Before-and-after scene images

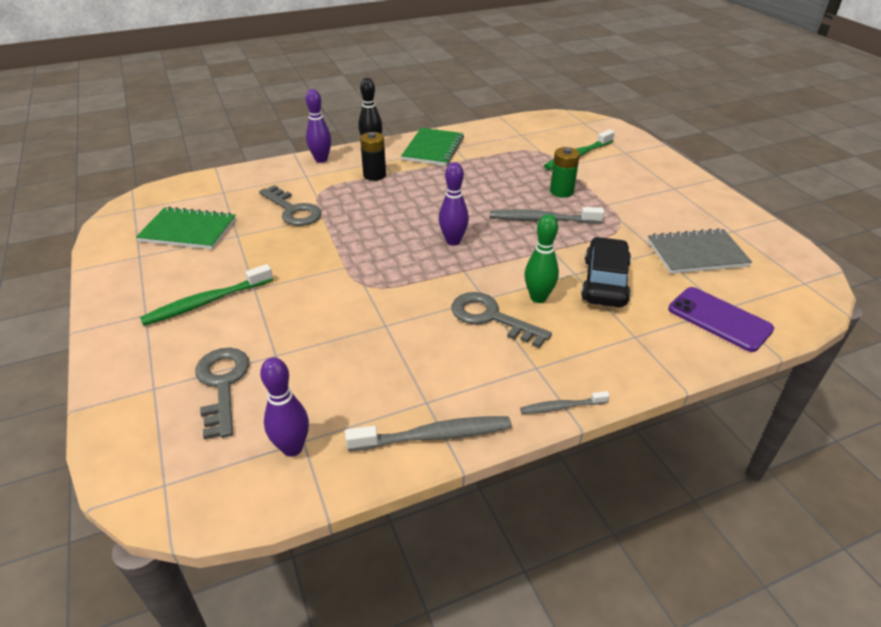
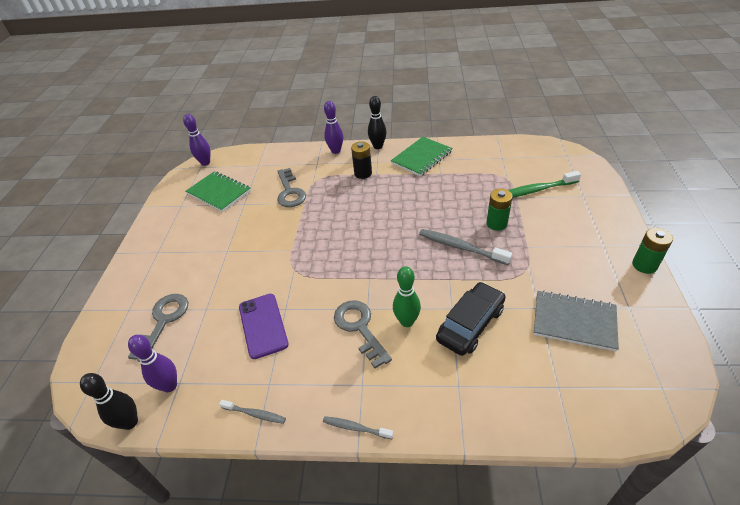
camera: 30 degrees right, 5 degrees up
(207, 302) = (194, 253): green toothbrush -> none
(266, 505) = (130, 422): none -> black bowling pin
(433, 436) = (255, 414): grey toothbrush -> grey toothbrush, size x0.57
(453, 241) = (379, 249): purple bowling pin -> purple bowling pin (205, 163)
(719, 319) = (545, 396): purple phone -> purple phone (263, 325)
(720, 195) = (644, 265): none -> green battery

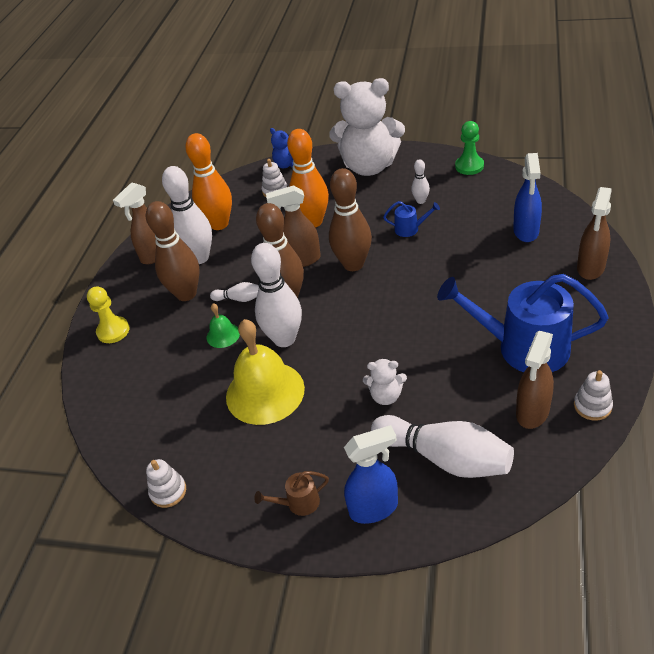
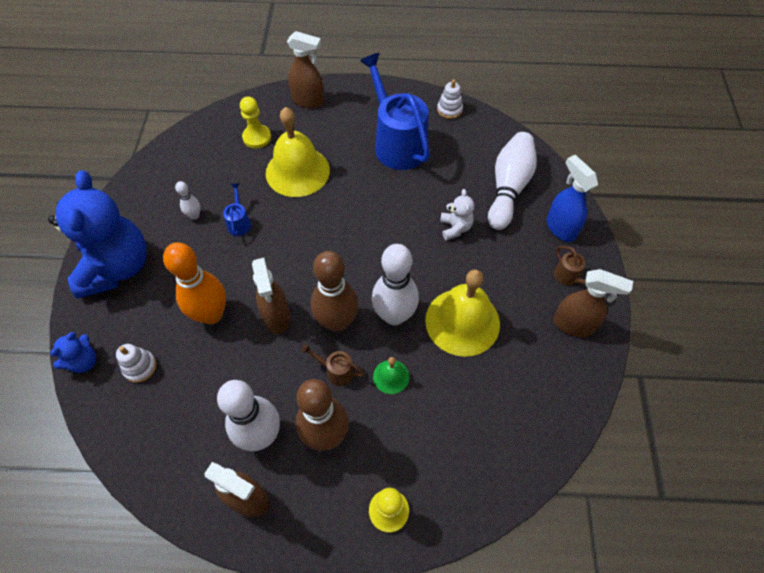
camera: 105 degrees left, 15 degrees up
(168, 491) = (584, 382): white stacking toy -> none
(219, 224) = (196, 425): orange bowling pin -> none
(239, 299) = (336, 371): white bowling pin -> brown watering can
(353, 264) = (288, 267): brown bowling pin -> none
(369, 166) = (117, 267): white teddy bear -> blue teddy bear
(469, 166) = (144, 177): green pawn -> none
(476, 264) = (297, 171): none -> yellow bell
(523, 348) = (397, 143): blue watering can -> blue watering can turned 150 degrees clockwise
(526, 231) = (257, 137): blue spray bottle -> yellow pawn
(532, 412) = (459, 140): brown spray bottle -> brown spray bottle (573, 325)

* What is expected: Among the entries above, how many lines have the string "yellow" in them? Only the number should be given.

* Output: 2